START Supplied material

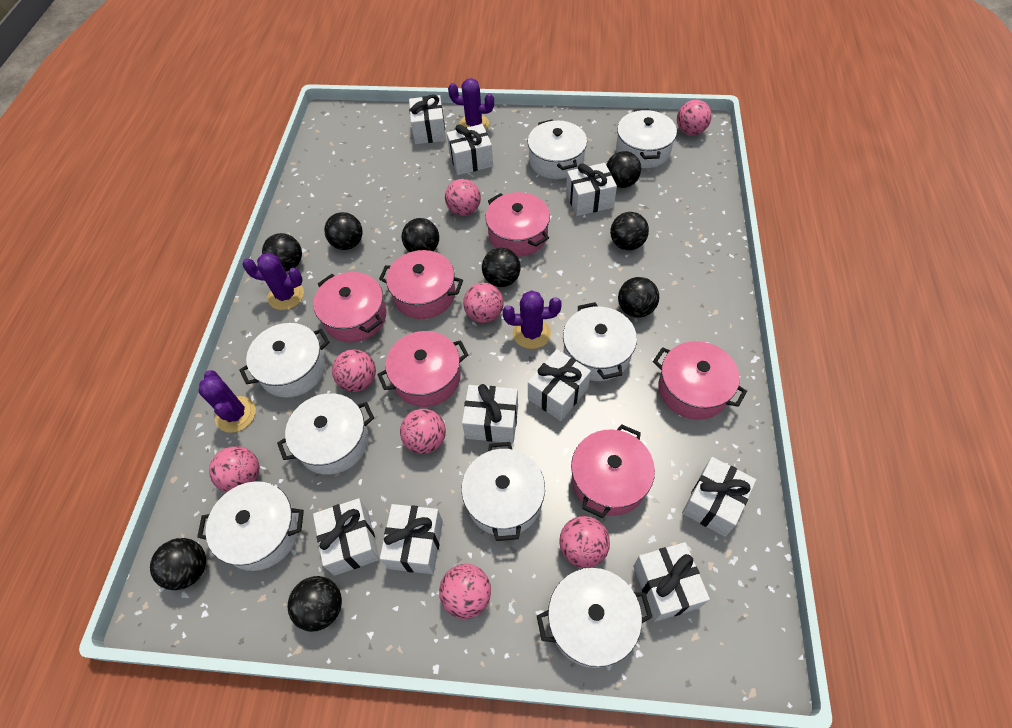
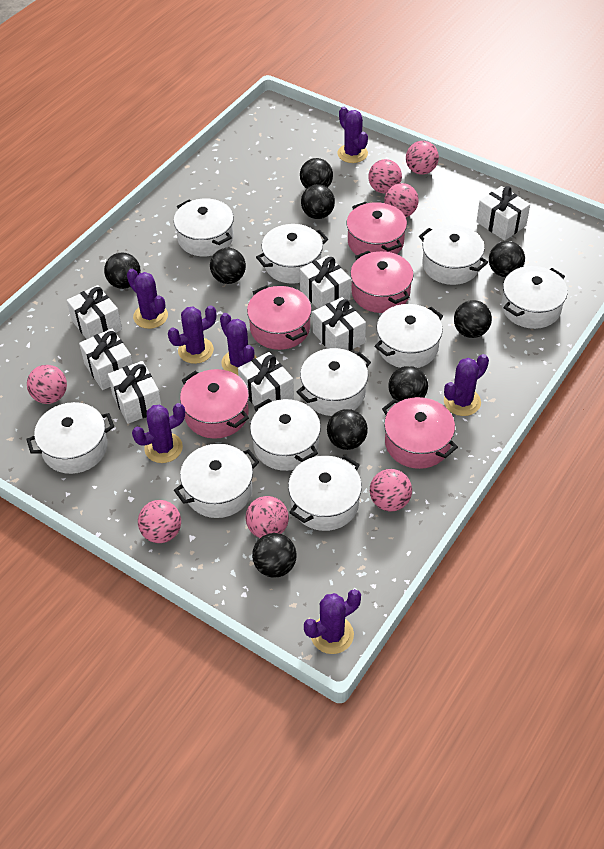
pink ball: 8 -> 7
pink pot: 6 -> 5
purple cactus: 4 -> 7
white gift: 9 -> 7
white pot: 8 -> 10

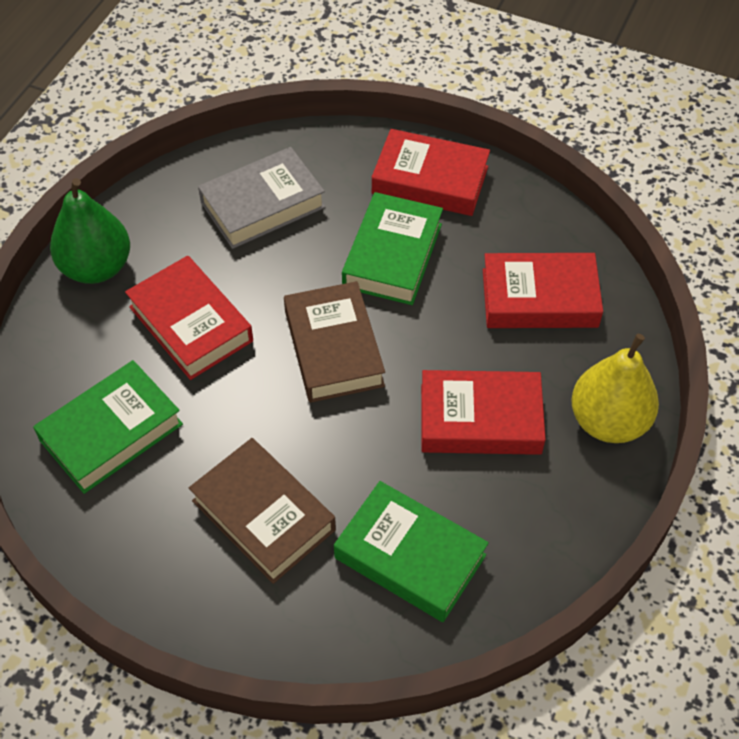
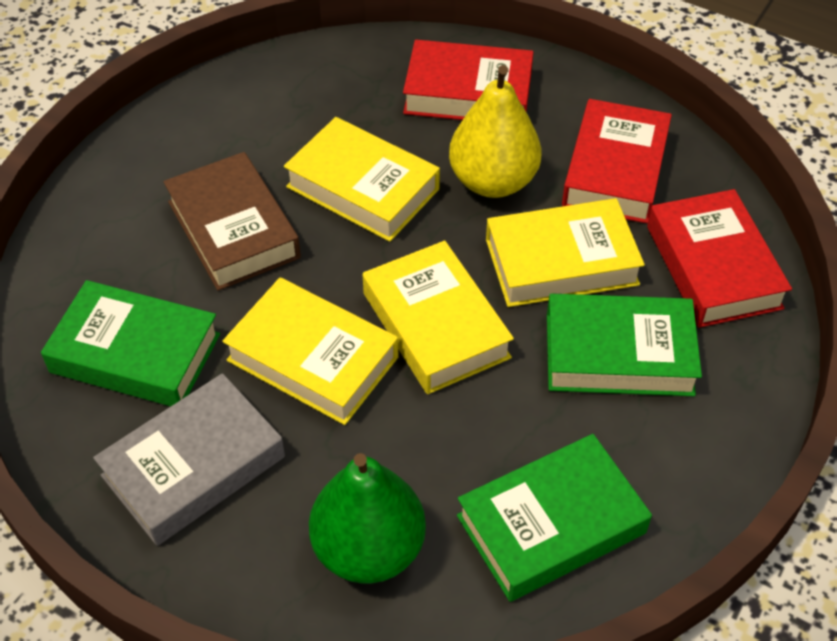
brown book: 2 -> 1
red book: 4 -> 3
yellow book: 0 -> 4

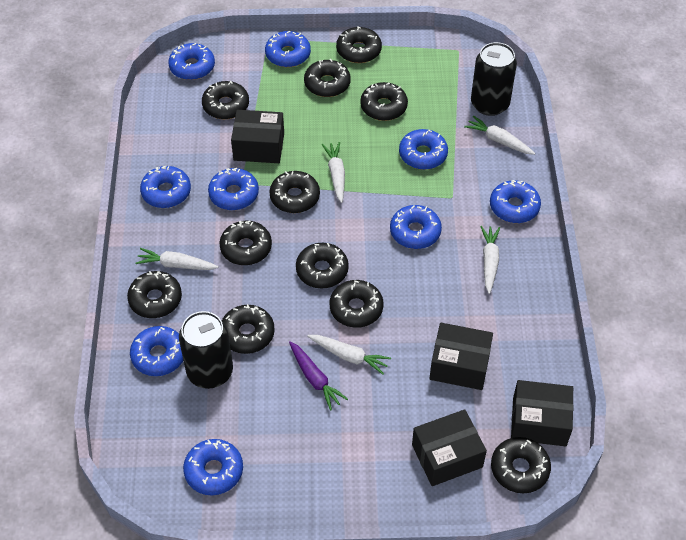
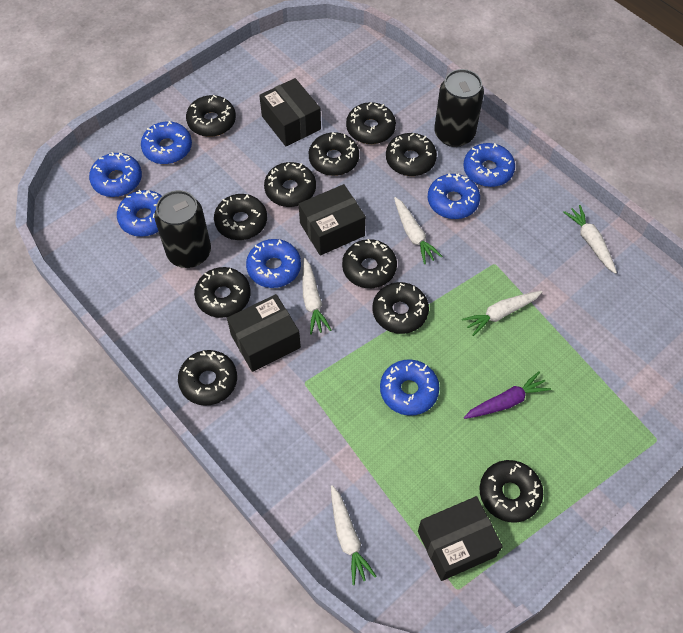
blue donut: 9 -> 7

END Supplied material

**Goal of the exercise:**
Only the lines from the one containing "white pot: 8 -> 10" through the end of the data above are to be output, exactly and without pictures.

**Result for this task:**
white pot: 8 -> 10

brown book: 2 -> 1
red book: 4 -> 3
yellow book: 0 -> 4

blue donut: 9 -> 7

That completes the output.